--- WHAT IS NEEDED ---
Please state how many lines of the data contain "purple". The number by itself is enough.

--- WORKING DATA ---
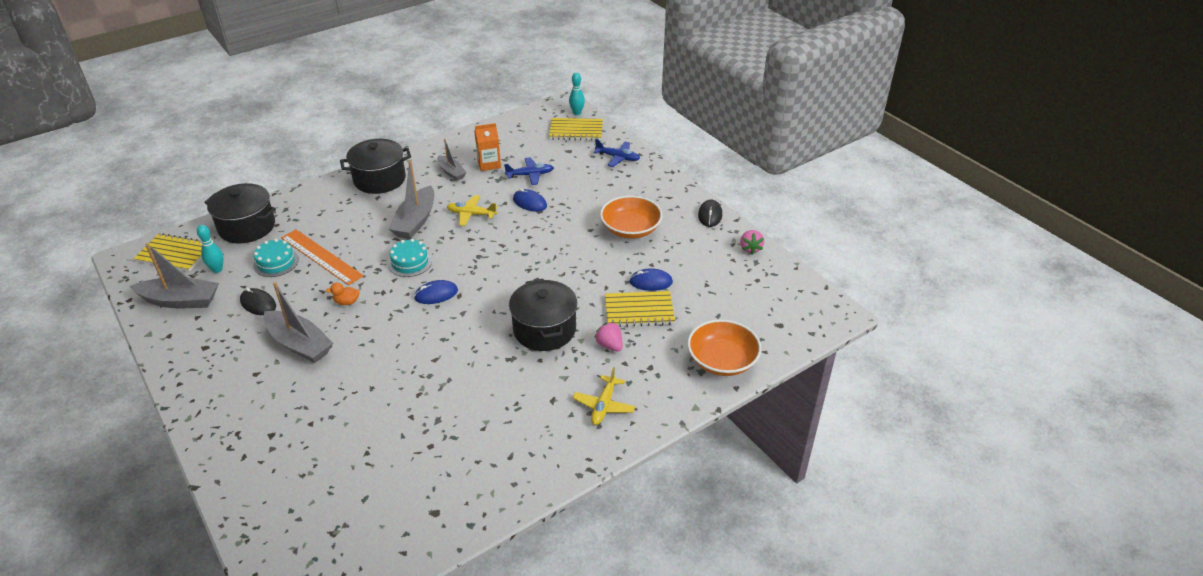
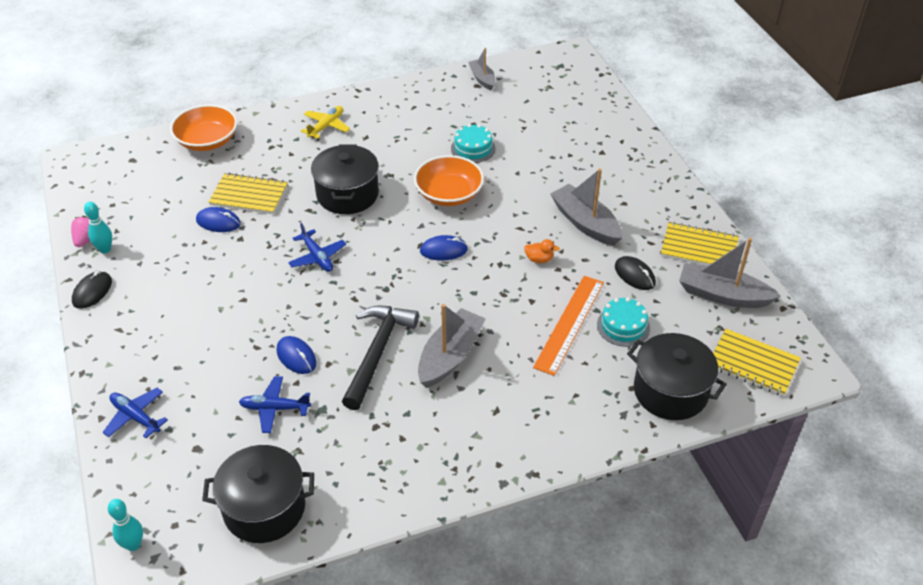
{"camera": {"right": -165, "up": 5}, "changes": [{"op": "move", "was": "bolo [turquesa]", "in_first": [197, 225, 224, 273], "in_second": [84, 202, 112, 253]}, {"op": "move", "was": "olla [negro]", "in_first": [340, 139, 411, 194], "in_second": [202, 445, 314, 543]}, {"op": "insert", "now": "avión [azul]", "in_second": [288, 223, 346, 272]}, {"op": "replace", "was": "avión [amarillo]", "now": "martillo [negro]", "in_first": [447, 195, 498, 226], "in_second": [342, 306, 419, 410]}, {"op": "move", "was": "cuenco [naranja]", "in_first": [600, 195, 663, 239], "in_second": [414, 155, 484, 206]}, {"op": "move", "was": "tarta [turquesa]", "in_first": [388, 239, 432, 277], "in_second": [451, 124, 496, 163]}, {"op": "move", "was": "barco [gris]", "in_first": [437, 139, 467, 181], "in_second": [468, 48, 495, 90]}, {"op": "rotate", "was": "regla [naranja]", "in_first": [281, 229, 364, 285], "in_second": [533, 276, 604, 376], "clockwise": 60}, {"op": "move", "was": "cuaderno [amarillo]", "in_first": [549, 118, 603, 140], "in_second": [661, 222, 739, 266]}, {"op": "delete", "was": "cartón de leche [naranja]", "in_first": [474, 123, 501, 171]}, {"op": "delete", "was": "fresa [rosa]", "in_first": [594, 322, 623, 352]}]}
--
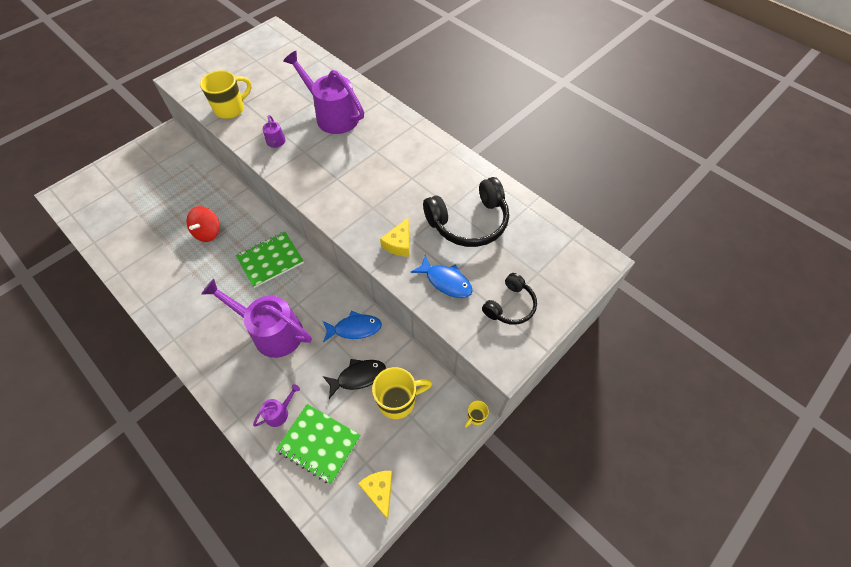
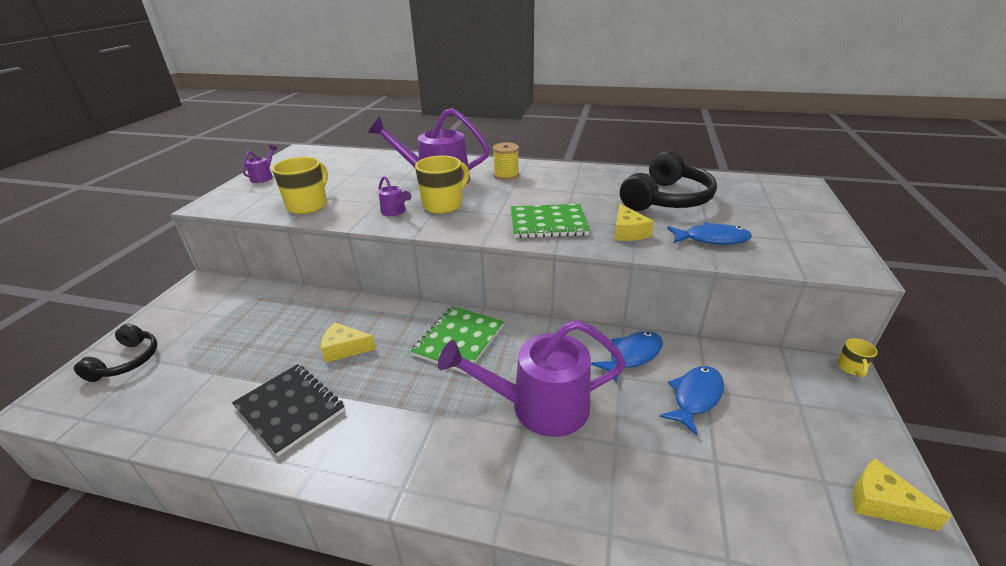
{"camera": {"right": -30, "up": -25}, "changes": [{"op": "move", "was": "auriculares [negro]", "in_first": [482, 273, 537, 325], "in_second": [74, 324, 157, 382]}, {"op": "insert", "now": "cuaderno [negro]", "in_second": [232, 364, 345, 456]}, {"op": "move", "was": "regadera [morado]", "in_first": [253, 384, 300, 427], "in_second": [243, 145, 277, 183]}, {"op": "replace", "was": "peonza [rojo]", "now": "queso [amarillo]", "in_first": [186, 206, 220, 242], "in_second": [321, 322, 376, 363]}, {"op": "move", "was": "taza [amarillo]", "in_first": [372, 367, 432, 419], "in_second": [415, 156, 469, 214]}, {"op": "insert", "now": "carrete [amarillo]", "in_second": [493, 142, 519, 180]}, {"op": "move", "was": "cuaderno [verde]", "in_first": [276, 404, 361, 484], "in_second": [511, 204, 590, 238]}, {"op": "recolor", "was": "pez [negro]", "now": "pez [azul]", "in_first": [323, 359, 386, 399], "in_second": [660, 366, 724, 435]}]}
---
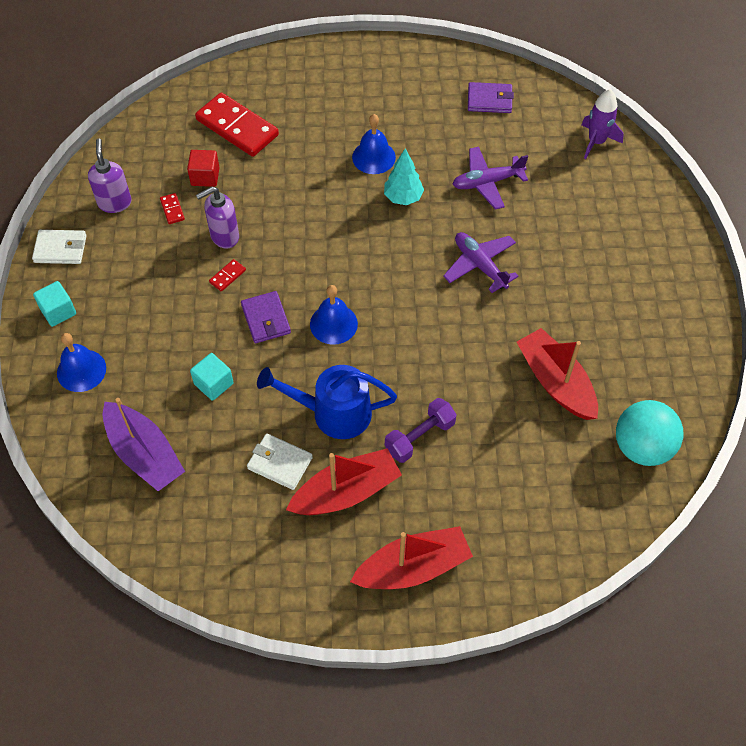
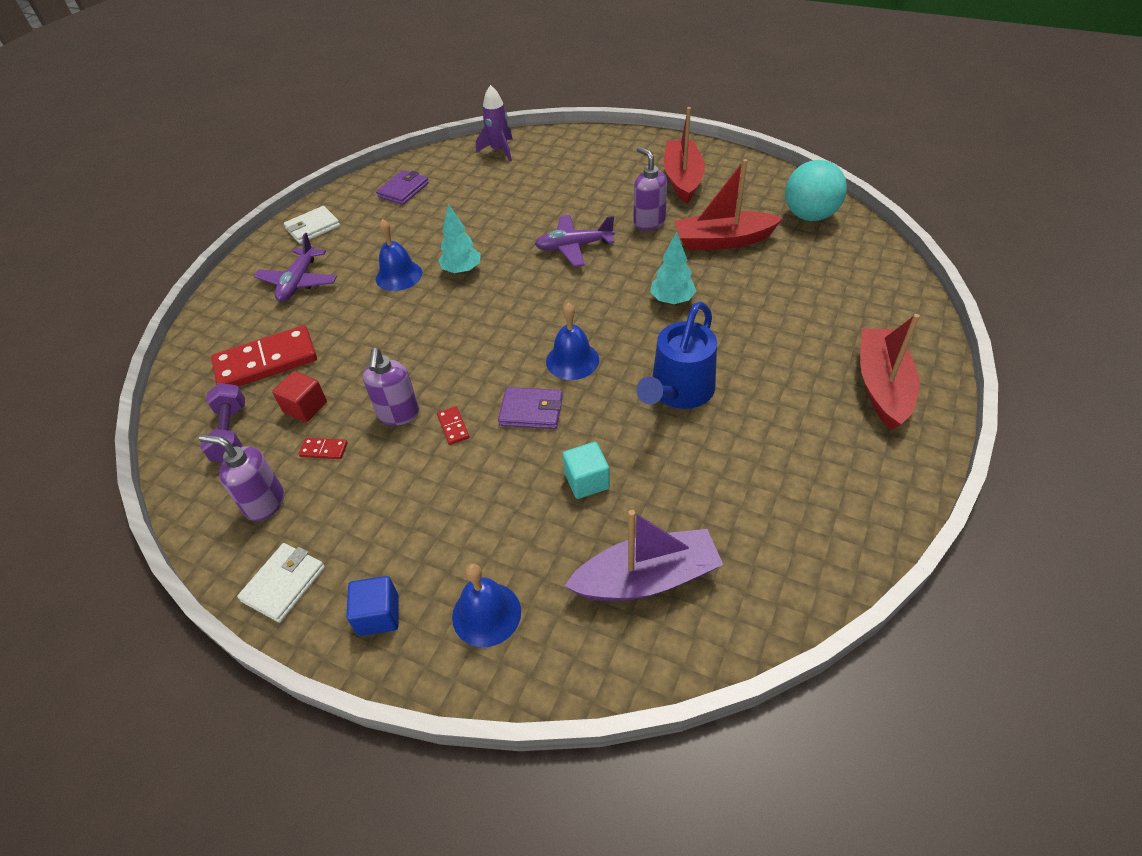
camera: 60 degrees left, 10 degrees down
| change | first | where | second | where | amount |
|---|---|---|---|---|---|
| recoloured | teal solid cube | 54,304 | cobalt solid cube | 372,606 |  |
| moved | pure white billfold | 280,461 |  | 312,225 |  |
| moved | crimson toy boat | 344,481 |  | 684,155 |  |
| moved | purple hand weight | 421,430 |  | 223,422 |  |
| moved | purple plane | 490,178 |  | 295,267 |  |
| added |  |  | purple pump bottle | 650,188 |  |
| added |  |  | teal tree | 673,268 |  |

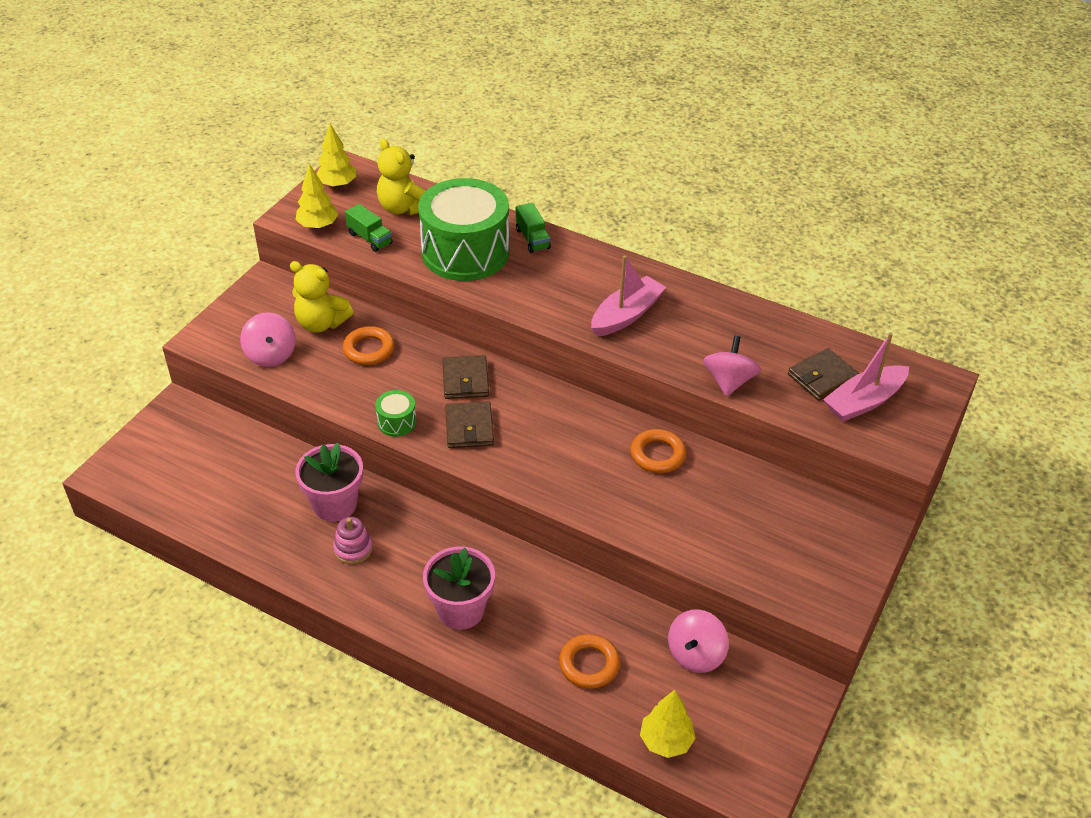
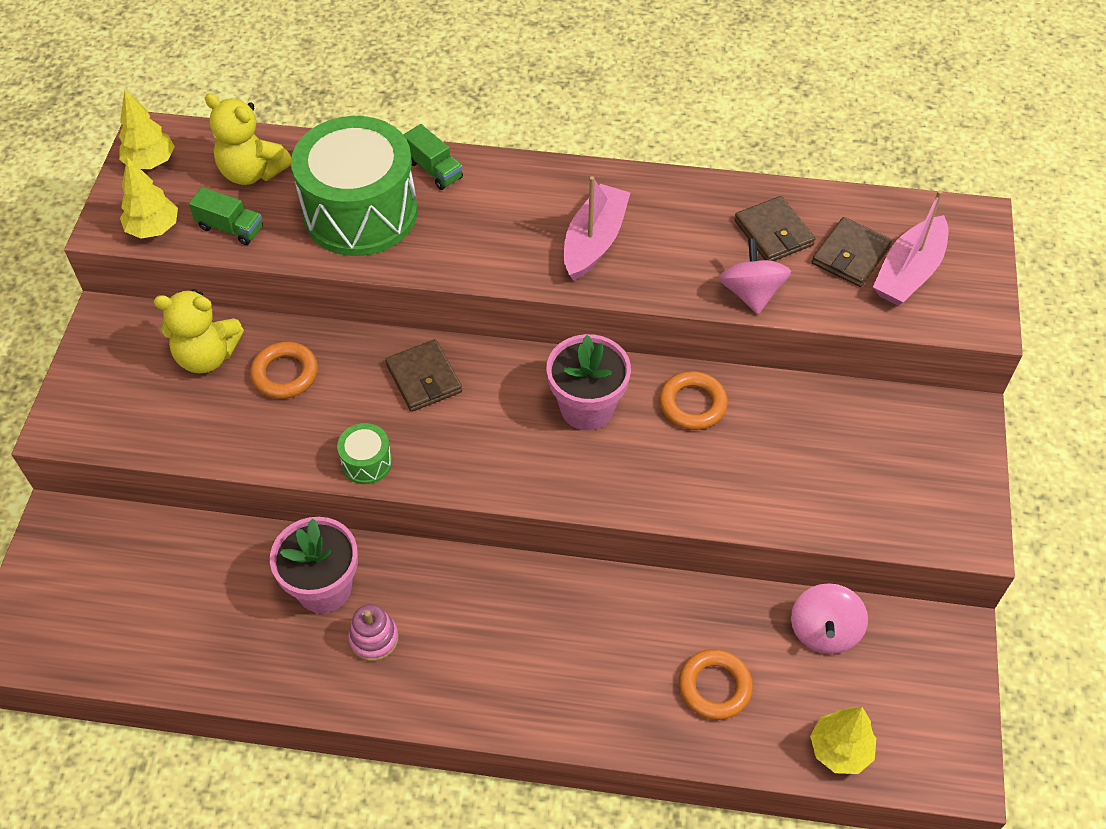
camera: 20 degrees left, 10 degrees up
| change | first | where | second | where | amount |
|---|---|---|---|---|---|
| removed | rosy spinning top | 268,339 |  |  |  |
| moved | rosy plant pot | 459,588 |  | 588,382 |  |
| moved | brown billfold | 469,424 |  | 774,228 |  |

--- EXPECTED OUTPUT ---
3